◆ **Task directions**:
If a line in the records contains the word "mushroom", count it; state the resulting number and nothing more.

◆ **Supplied material**:
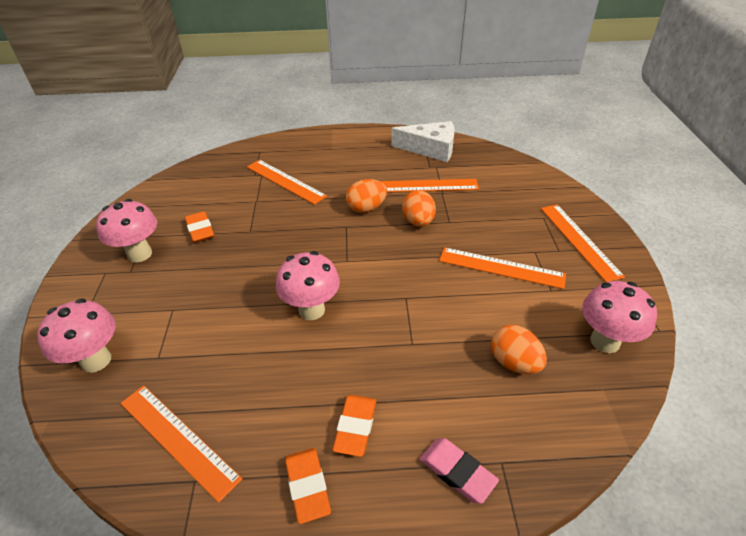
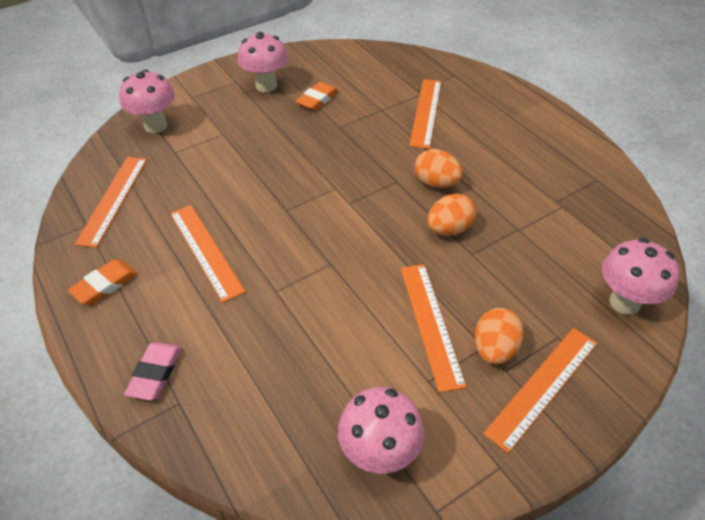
camera: 60 degrees right, 5 degrees up
pink mushroom [276,251,340,320] -> pink mushroom moved to [602,238,679,315]
orange eraser [333,395,376,457] -> none
orange ruler [380,179,479,192] -> orange ruler moved to [170,205,246,303]
white cheese [391,121,455,162] -> none
orange egg [491,325,547,374] -> orange egg moved to [475,308,524,364]

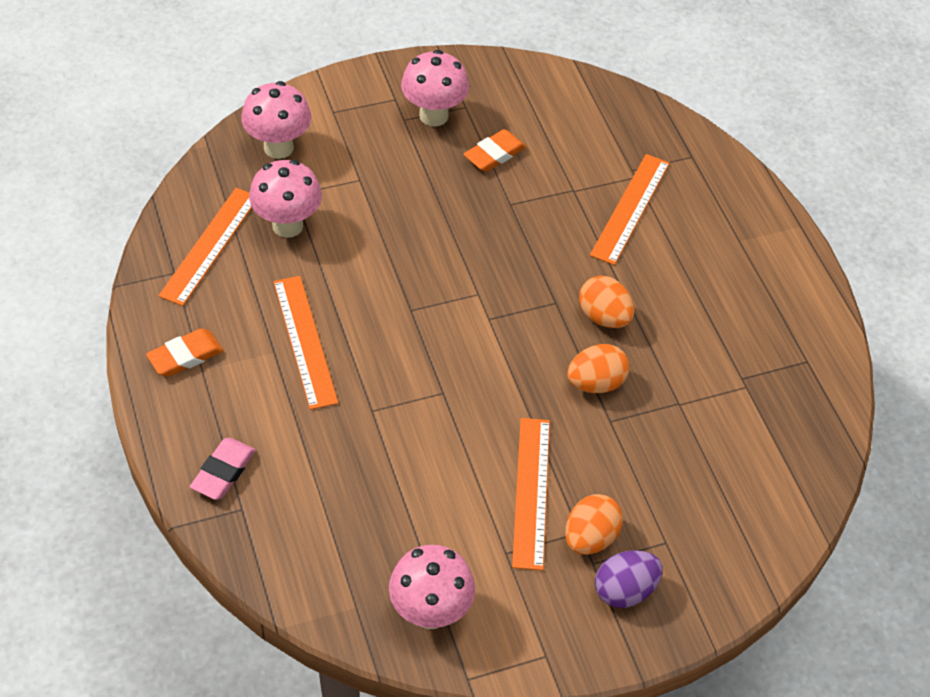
camera: 10 degrees right, 5 degrees up
orange ruler [483,328,597,453] -> purple egg [595,550,663,608]
pink mushroom [602,238,679,315] -> pink mushroom moved to [249,160,322,238]

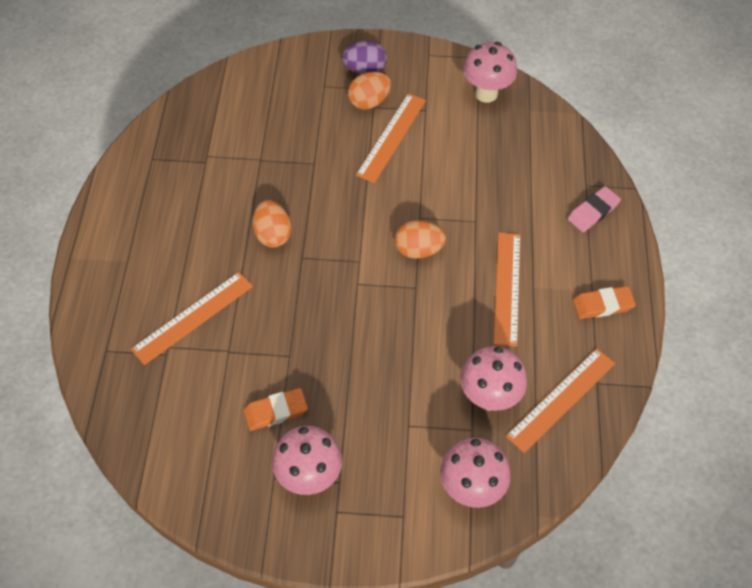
camera: 155 degrees left, 5 degrees up
orange egg [567,344,630,393] -> orange egg moved to [395,220,446,259]

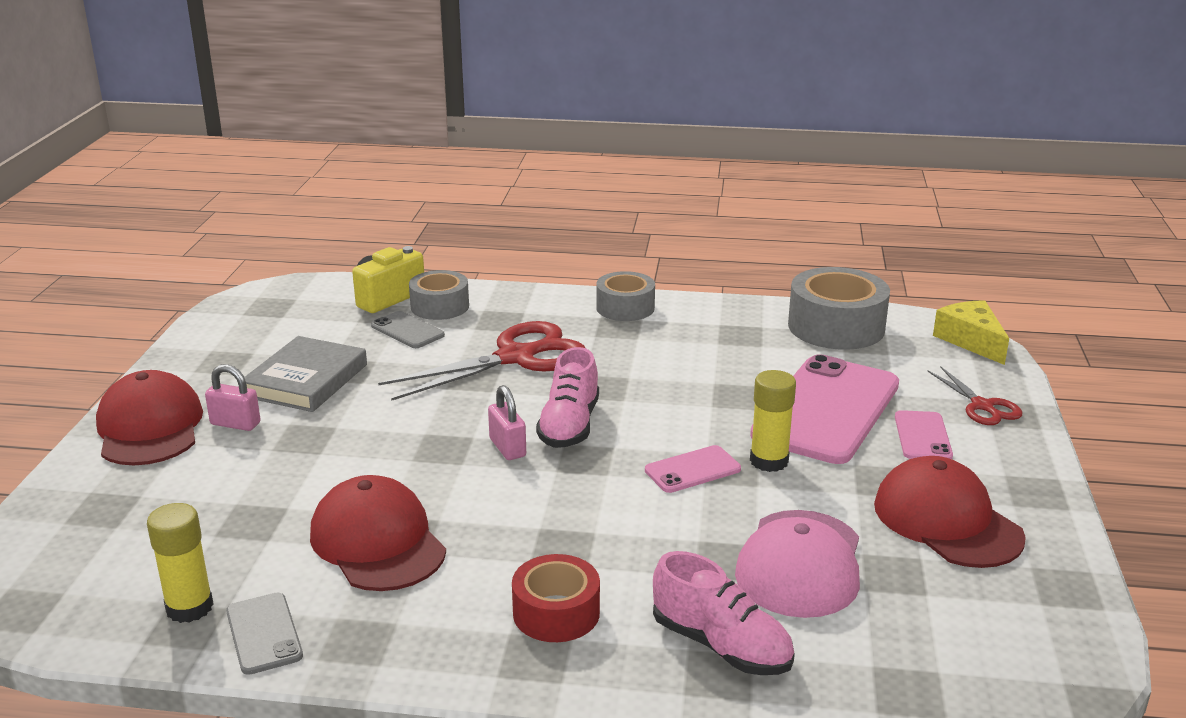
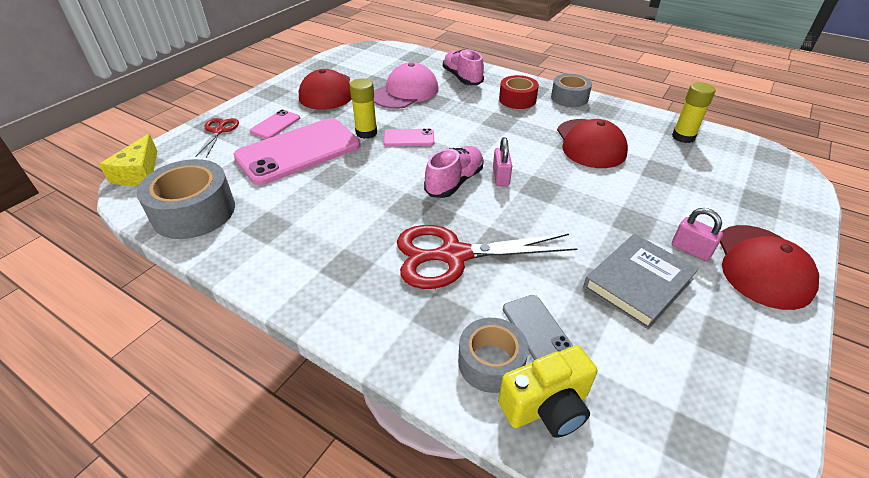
camera: 155 degrees left, 15 degrees up
grey phone [226,592,303,675] -> none
grey tape [596,271,655,321] -> grey tape moved to [551,74,592,107]

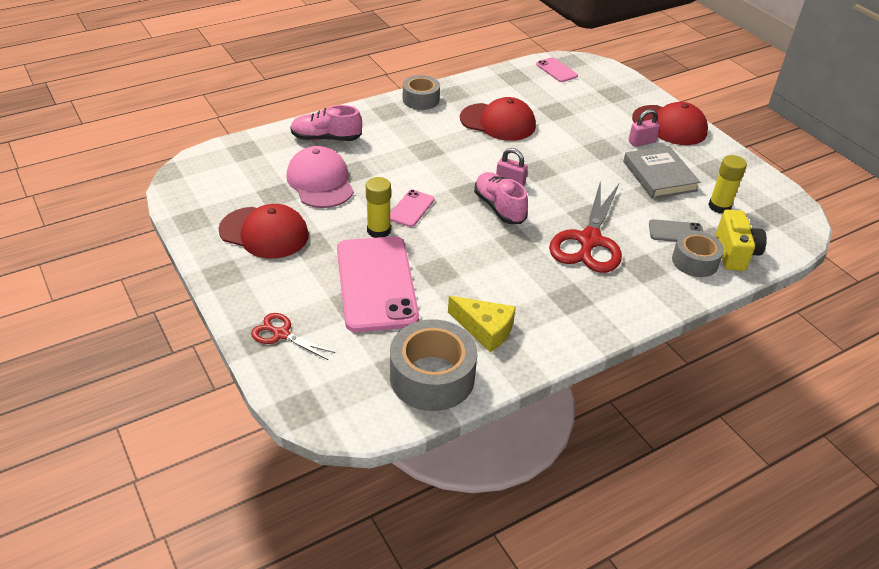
camera: 65 degrees left, 0 degrees up
yellow cheese [99,134,157,186] -> yellow cheese moved to [448,296,516,353]
pink phone [250,110,300,139] -> pink phone moved to [536,57,578,82]
red tape [499,75,539,109] -> none
yellow glue stick [672,82,715,143] -> yellow glue stick moved to [708,155,747,214]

◆ **Task solution**:
2